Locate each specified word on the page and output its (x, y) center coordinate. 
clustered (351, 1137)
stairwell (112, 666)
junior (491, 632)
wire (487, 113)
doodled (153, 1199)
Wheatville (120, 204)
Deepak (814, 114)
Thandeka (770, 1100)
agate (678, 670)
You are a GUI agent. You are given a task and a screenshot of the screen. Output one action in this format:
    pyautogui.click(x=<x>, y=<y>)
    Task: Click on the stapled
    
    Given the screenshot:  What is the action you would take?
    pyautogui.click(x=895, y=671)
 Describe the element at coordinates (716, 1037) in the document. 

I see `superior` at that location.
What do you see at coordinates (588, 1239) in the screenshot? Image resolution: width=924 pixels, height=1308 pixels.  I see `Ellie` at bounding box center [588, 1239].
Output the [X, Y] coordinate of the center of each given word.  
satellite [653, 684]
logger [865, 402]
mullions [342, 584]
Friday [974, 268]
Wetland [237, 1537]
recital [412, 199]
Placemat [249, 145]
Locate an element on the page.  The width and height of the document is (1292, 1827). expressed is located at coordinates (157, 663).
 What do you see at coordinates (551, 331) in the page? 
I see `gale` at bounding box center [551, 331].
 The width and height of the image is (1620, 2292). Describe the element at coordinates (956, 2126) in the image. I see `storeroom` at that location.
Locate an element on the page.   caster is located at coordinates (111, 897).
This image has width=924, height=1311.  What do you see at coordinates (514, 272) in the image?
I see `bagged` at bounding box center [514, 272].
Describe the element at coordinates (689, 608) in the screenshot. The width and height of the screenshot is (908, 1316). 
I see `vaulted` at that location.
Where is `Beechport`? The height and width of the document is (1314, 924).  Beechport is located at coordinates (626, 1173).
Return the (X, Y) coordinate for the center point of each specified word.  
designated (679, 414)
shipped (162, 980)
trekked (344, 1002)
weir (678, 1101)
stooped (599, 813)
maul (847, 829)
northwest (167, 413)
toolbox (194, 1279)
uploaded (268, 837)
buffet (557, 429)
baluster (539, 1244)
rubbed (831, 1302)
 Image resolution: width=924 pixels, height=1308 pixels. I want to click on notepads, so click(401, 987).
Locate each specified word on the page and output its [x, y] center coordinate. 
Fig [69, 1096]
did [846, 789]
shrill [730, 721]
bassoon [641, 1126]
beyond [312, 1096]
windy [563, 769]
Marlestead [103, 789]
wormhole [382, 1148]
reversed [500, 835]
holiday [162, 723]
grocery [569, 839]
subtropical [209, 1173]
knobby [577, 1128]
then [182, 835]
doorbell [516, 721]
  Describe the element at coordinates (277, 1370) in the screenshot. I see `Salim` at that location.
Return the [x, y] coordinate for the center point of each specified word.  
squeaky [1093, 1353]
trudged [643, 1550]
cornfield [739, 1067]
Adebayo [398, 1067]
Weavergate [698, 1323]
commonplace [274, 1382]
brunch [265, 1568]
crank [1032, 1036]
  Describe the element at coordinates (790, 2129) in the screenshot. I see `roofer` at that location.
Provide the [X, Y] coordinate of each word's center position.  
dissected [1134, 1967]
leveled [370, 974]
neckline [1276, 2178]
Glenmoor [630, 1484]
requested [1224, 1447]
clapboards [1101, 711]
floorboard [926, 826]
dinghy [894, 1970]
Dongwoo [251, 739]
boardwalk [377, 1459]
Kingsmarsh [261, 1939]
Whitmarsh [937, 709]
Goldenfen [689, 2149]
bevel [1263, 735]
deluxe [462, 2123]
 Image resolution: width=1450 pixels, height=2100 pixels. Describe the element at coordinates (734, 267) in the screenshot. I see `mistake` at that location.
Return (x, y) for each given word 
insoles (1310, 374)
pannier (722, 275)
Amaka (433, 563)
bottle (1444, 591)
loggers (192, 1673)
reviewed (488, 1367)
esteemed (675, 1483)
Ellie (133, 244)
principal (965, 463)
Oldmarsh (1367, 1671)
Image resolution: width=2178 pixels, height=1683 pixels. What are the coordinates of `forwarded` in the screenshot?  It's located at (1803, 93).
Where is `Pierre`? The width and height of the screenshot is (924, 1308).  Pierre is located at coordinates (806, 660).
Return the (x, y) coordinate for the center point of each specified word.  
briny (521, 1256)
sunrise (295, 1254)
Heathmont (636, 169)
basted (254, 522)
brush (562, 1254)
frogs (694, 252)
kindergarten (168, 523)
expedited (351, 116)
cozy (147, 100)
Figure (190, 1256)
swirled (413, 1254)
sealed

+ + + + +

Copy every one of the records above word for word, keeping each line as it is.

- _Expected output_
Locate each specified word on the page and output its (x, y) center coordinate. 
clustered (351, 1137)
stairwell (112, 666)
junior (491, 632)
wire (487, 113)
doodled (153, 1199)
Wheatville (120, 204)
Deepak (814, 114)
Thandeka (770, 1100)
agate (678, 670)
You are a GUI agent. You are given a task and a screenshot of the screen. Output one action in this format:
    pyautogui.click(x=<x>, y=<y>)
    Task: Click on the stapled
    
    Given the screenshot:  What is the action you would take?
    pyautogui.click(x=895, y=671)
 Describe the element at coordinates (716, 1037) in the document. 

I see `superior` at that location.
What do you see at coordinates (588, 1239) in the screenshot? Image resolution: width=924 pixels, height=1308 pixels.  I see `Ellie` at bounding box center [588, 1239].
Output the [X, Y] coordinate of the center of each given word.  
satellite [653, 684]
logger [865, 402]
mullions [342, 584]
Friday [974, 268]
Wetland [237, 1537]
recital [412, 199]
Placemat [249, 145]
Locate an element on the page.  The width and height of the document is (1292, 1827). expressed is located at coordinates (157, 663).
 What do you see at coordinates (551, 331) in the page? 
I see `gale` at bounding box center [551, 331].
 The width and height of the image is (1620, 2292). Describe the element at coordinates (956, 2126) in the image. I see `storeroom` at that location.
Locate an element on the page.   caster is located at coordinates (111, 897).
This image has width=924, height=1311.  What do you see at coordinates (514, 272) in the image?
I see `bagged` at bounding box center [514, 272].
Describe the element at coordinates (689, 608) in the screenshot. The width and height of the screenshot is (908, 1316). 
I see `vaulted` at that location.
Where is `Beechport`? The height and width of the document is (1314, 924).  Beechport is located at coordinates (626, 1173).
Return the (X, Y) coordinate for the center point of each specified word.  
designated (679, 414)
shipped (162, 980)
trekked (344, 1002)
weir (678, 1101)
stooped (599, 813)
maul (847, 829)
northwest (167, 413)
toolbox (194, 1279)
uploaded (268, 837)
buffet (557, 429)
baluster (539, 1244)
rubbed (831, 1302)
 Image resolution: width=924 pixels, height=1308 pixels. I want to click on notepads, so click(401, 987).
Locate each specified word on the page and output its [x, y] center coordinate. 
Fig [69, 1096]
did [846, 789]
shrill [730, 721]
bassoon [641, 1126]
beyond [312, 1096]
windy [563, 769]
Marlestead [103, 789]
wormhole [382, 1148]
reversed [500, 835]
holiday [162, 723]
grocery [569, 839]
subtropical [209, 1173]
knobby [577, 1128]
then [182, 835]
doorbell [516, 721]
  Describe the element at coordinates (277, 1370) in the screenshot. I see `Salim` at that location.
Return the [x, y] coordinate for the center point of each specified word.  
squeaky [1093, 1353]
trudged [643, 1550]
cornfield [739, 1067]
Adebayo [398, 1067]
Weavergate [698, 1323]
commonplace [274, 1382]
brunch [265, 1568]
crank [1032, 1036]
  Describe the element at coordinates (790, 2129) in the screenshot. I see `roofer` at that location.
Provide the [X, Y] coordinate of each word's center position.  
dissected [1134, 1967]
leveled [370, 974]
neckline [1276, 2178]
Glenmoor [630, 1484]
requested [1224, 1447]
clapboards [1101, 711]
floorboard [926, 826]
dinghy [894, 1970]
Dongwoo [251, 739]
boardwalk [377, 1459]
Kingsmarsh [261, 1939]
Whitmarsh [937, 709]
Goldenfen [689, 2149]
bevel [1263, 735]
deluxe [462, 2123]
 Image resolution: width=1450 pixels, height=2100 pixels. Describe the element at coordinates (734, 267) in the screenshot. I see `mistake` at that location.
Return (x, y) for each given word 
insoles (1310, 374)
pannier (722, 275)
Amaka (433, 563)
bottle (1444, 591)
loggers (192, 1673)
reviewed (488, 1367)
esteemed (675, 1483)
Ellie (133, 244)
principal (965, 463)
Oldmarsh (1367, 1671)
Image resolution: width=2178 pixels, height=1683 pixels. What are the coordinates of `forwarded` in the screenshot?  It's located at (1803, 93).
Where is `Pierre`? The width and height of the screenshot is (924, 1308).  Pierre is located at coordinates (806, 660).
Return the (x, y) coordinate for the center point of each specified word.  
briny (521, 1256)
sunrise (295, 1254)
Heathmont (636, 169)
basted (254, 522)
brush (562, 1254)
frogs (694, 252)
kindergarten (168, 523)
expedited (351, 116)
cozy (147, 100)
Figure (190, 1256)
swirled (413, 1254)
sealed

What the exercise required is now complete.